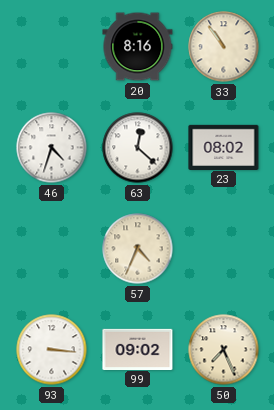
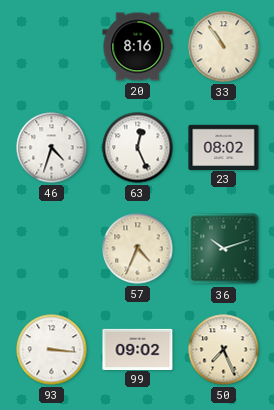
63: 12:22 -> 12:26
36: none -> 10:12
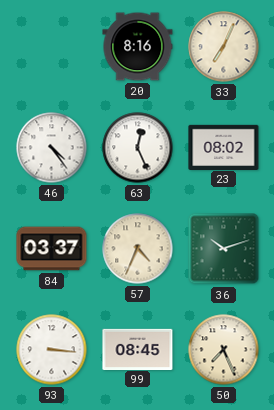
33: 10:54 -> 7:04
46: 4:33 -> 4:24
84: none -> 03:37
99: 09:02 -> 08:45
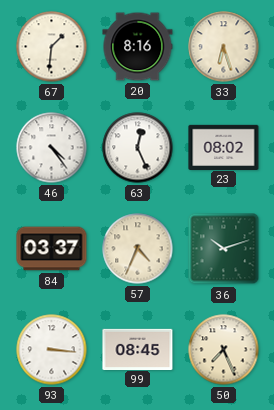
67: none -> 1:31
33: 7:04 -> 6:27
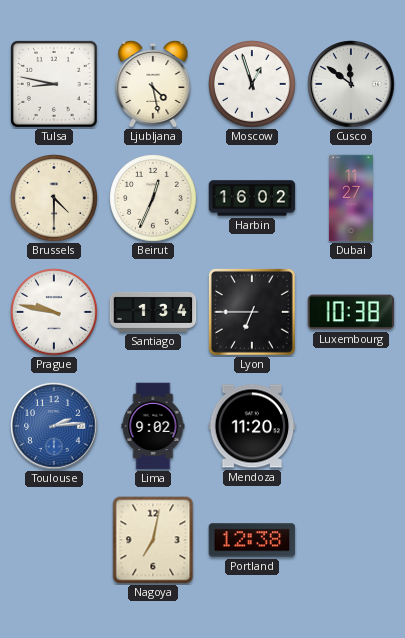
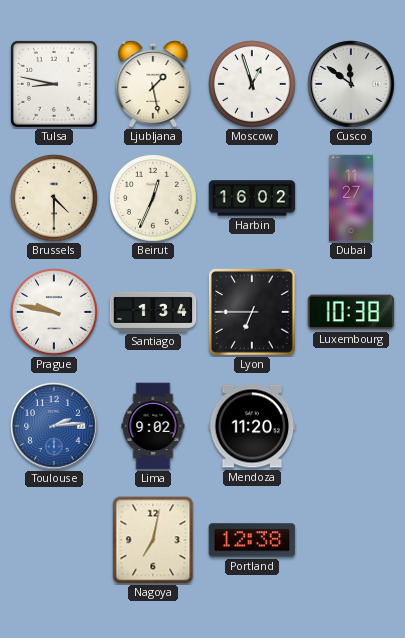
Ljubljana: 4:28 -> 1:28
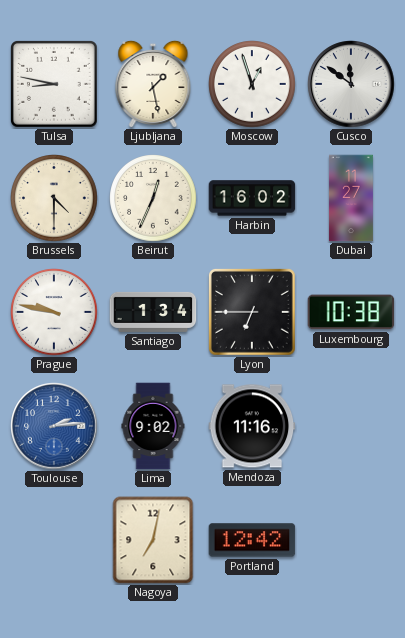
Mendoza: 11:20 -> 11:16
Portland: 12:38 -> 12:42
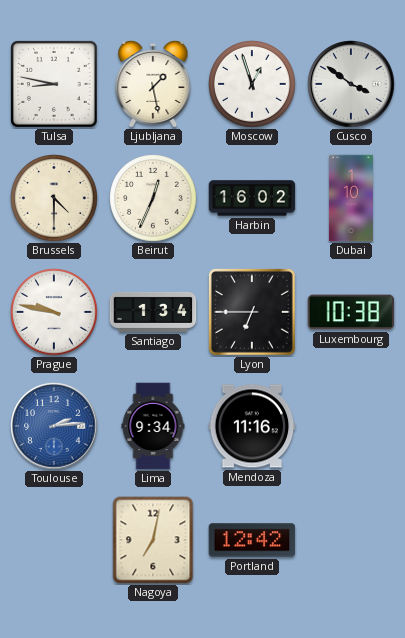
Cusco: 11:51 -> 3:51
Dubai: 11:27 -> 1:10
Lima: 9:02 -> 9:34
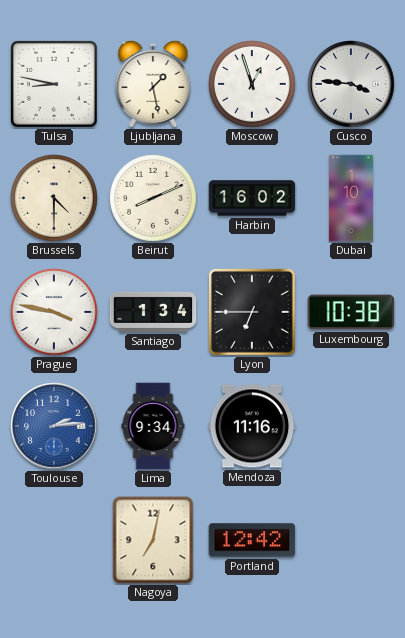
Cusco: 3:51 -> 3:46
Beirut: 12:34 -> 8:11
Prague: 9:47 -> 3:47
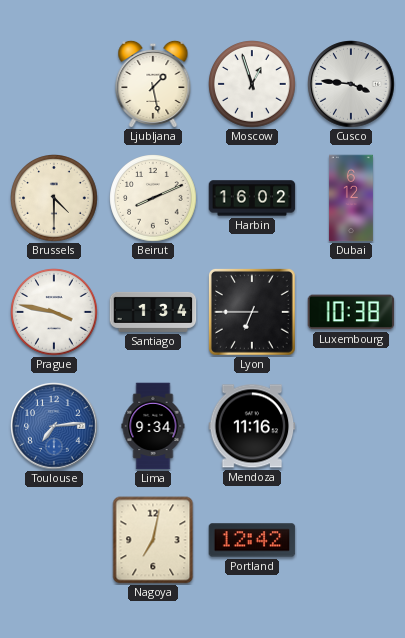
Tulsa: 8:47 -> none
Dubai: 1:10 -> 6:12
Toulouse: 2:14 -> 7:14
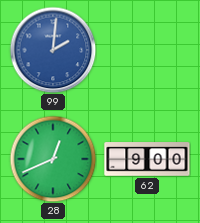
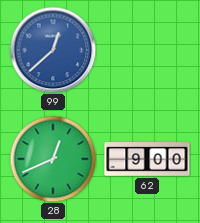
99: 2:01 -> 12:38
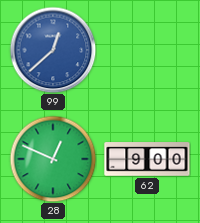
28: 12:41 -> 12:49
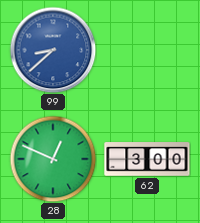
99: 12:38 -> 8:38
62: 9:00 -> 3:00
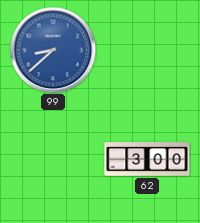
28: 12:49 -> none
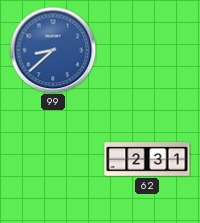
62: 3:00 -> 2:31
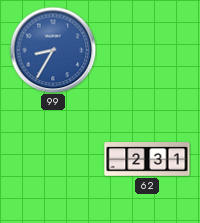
99: 8:38 -> 8:35
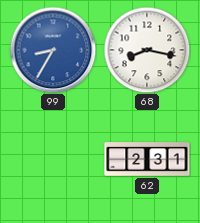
68: none -> 8:17
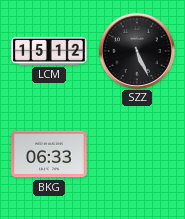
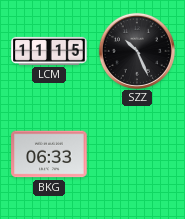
LCM: 15:12 -> 11:15
SZZ: 5:26 -> 10:26
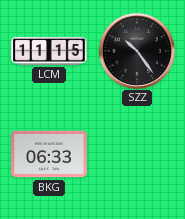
SZZ: 10:26 -> 10:24
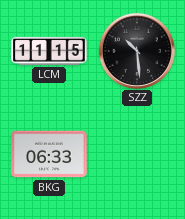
SZZ: 10:24 -> 10:29
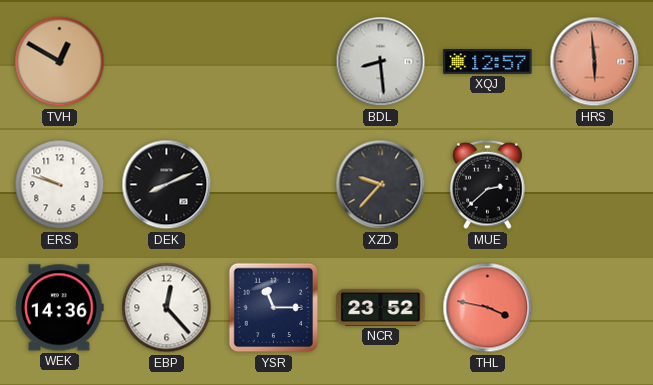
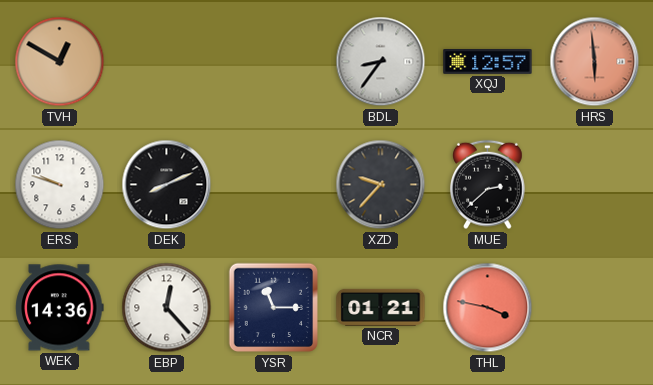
BDL: 8:29 -> 8:36
NCR: 23:52 -> 01:21
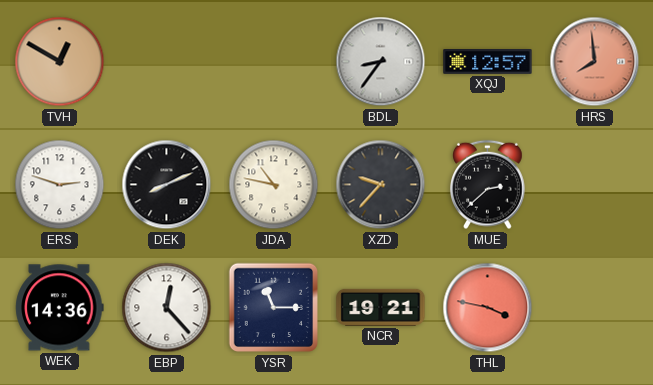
HRS: 5:59 -> 7:59
ERS: 9:48 -> 2:48
JDA: none -> 10:47
NCR: 01:21 -> 19:21
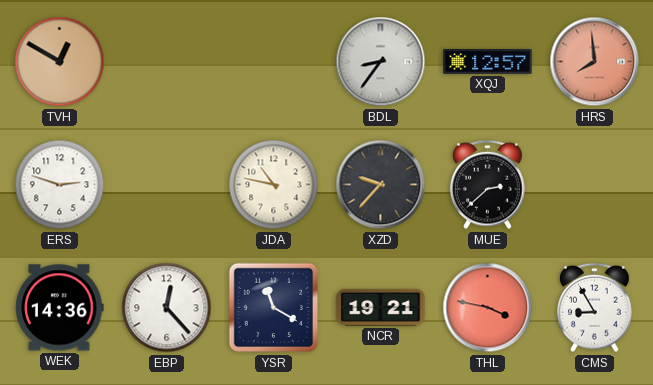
DEK: 8:11 -> none
YSR: 11:15 -> 11:20
CMS: none -> 8:55
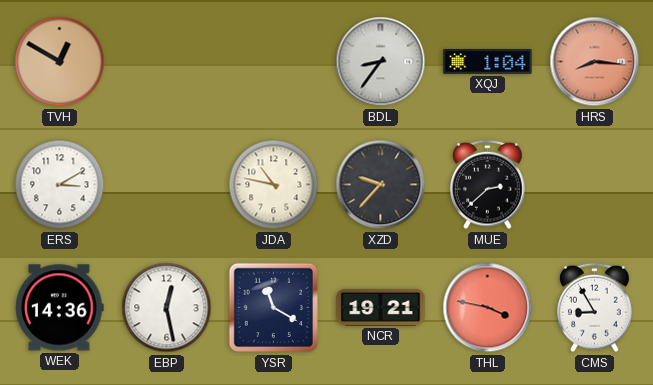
XQJ: 12:57 -> 1:04
HRS: 7:59 -> 8:16
ERS: 2:48 -> 3:10
EBP: 12:23 -> 12:28
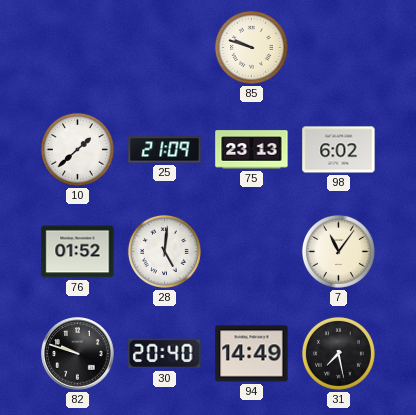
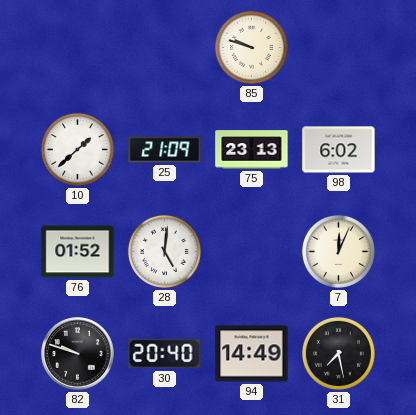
7: 11:06 -> 12:04
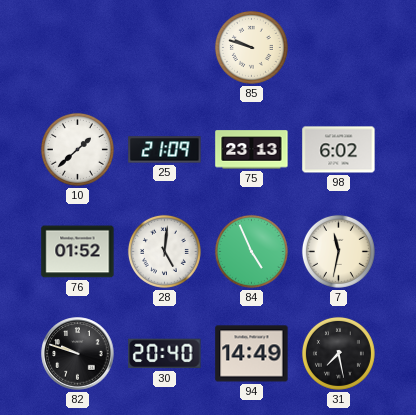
84: none -> 4:56
7: 12:04 -> 11:32
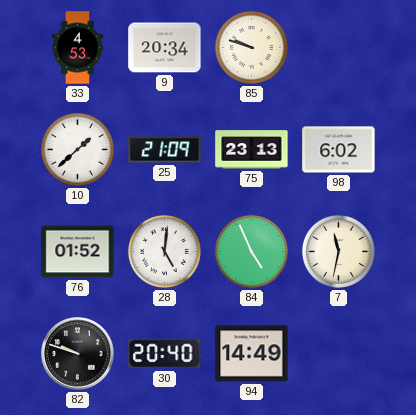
33: none -> 4:53
9: none -> 20:34
31: 7:28 -> none
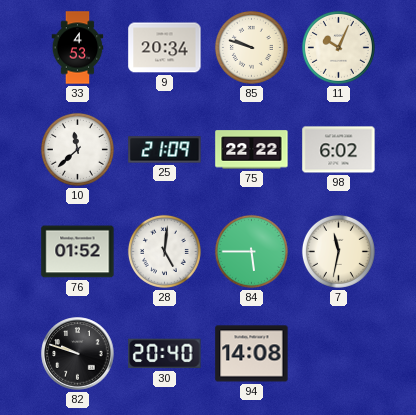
11: none -> 10:04
10: 1:38 -> 11:38
75: 23:13 -> 22:22
84: 4:56 -> 5:45
94: 14:49 -> 14:08
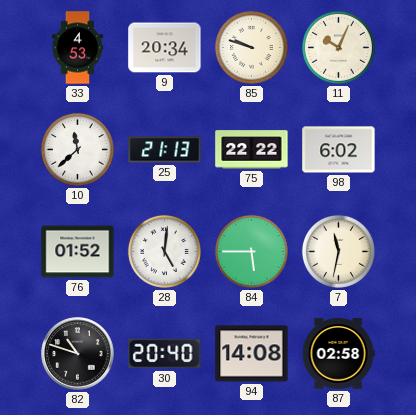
25: 21:09 -> 21:13
82: 9:48 -> 10:48
87: none -> 02:58
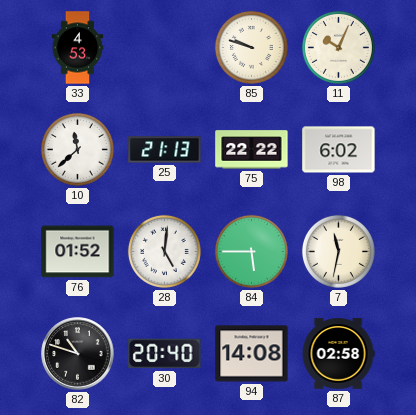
9: 20:34 -> none
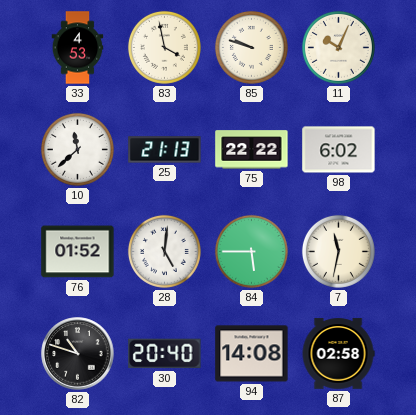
83: none -> 3:58
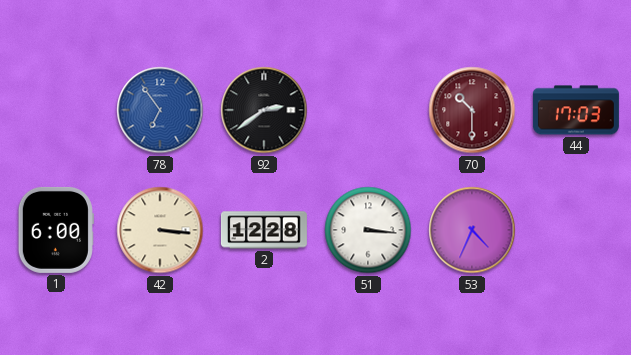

Stated problem: Render every text line in the material above as a Markdown table with the columns "Row" and "Entry", numbering the rows in order and skipping any blank lines. Leave out the pictures.

Exercise solution:
| Row | Entry |
|---|---|
| 1 | 63: 12:22 -> 12:26 |
| 2 | 36: none -> 10:12 |
| 3 | 33: 10:54 -> 7:04 |
| 4 | 46: 4:33 -> 4:24 |
| 5 | 84: none -> 03:37 |
| 6 | 99: 09:02 -> 08:45 |
| 7 | 67: none -> 1:31 |
| 8 | 33: 7:04 -> 6:27 |
| 9 | Ljubljana: 4:28 -> 1:28 |
| 10 | Mendoza: 11:20 -> 11:16 |
| 11 | Portland: 12:38 -> 12:42 |
| 12 | Cusco: 11:51 -> 3:51 |
| 13 | Dubai: 11:27 -> 1:10 |
| 14 | Lima: 9:02 -> 9:34 |
| 15 | Cusco: 3:51 -> 3:46 |
| 16 | Beirut: 12:34 -> 8:11 |
| 17 | Prague: 9:47 -> 3:47 |
| 18 | Tulsa: 8:47 -> none |
| 19 | Dubai: 1:10 -> 6:12 |
| 20 | Toulouse: 2:14 -> 7:14 |
| 21 | 99: 2:01 -> 12:38 |
| 22 | 28: 12:41 -> 12:49 |
| 23 | 99: 12:38 -> 8:38 |
| 24 | 62: 9:00 -> 3:00 |
| 25 | 28: 12:49 -> none |
| 26 | 62: 3:00 -> 2:31 |
| 27 | 99: 8:38 -> 8:35 |
| 28 | 68: none -> 8:17 |
| 29 | LCM: 15:12 -> 11:15 |
| 30 | SZZ: 5:26 -> 10:26 |
| 31 | SZZ: 10:26 -> 10:24 |
| 32 | SZZ: 10:24 -> 10:29 |
| 33 | BDL: 8:29 -> 8:36 |
| 34 | NCR: 23:52 -> 01:21 |
| 35 | HRS: 5:59 -> 7:59 |
| 36 | ERS: 9:48 -> 2:48 |
| 37 | JDA: none -> 10:47 |
| 38 | NCR: 01:21 -> 19:21 |
| 39 | DEK: 8:11 -> none |
| 40 | YSR: 11:15 -> 11:20 |
| 41 | CMS: none -> 8:55 |
| 42 | XQJ: 12:57 -> 1:04 |
| 43 | HRS: 7:59 -> 8:16 |
| 44 | ERS: 2:48 -> 3:10 |
| 45 | EBP: 12:23 -> 12:28 |
| 46 | 7: 11:06 -> 12:04 |
| 47 | 84: none -> 4:56 |
| 48 | 7: 12:04 -> 11:32 |
| 49 | 33: none -> 4:53 |
| 50 | 9: none -> 20:34 |
| 51 | 31: 7:28 -> none |
| 52 | 11: none -> 10:04 |
| 53 | 10: 1:38 -> 11:38 |
| 54 | 75: 23:13 -> 22:22 |
| 55 | 84: 4:56 -> 5:45 |
| 56 | 94: 14:49 -> 14:08 |
| 57 | 25: 21:09 -> 21:13 |
| 58 | 82: 9:48 -> 10:48 |
| 59 | 87: none -> 02:58 |
| 60 | 9: 20:34 -> none |
| 61 | 83: none -> 3:58 |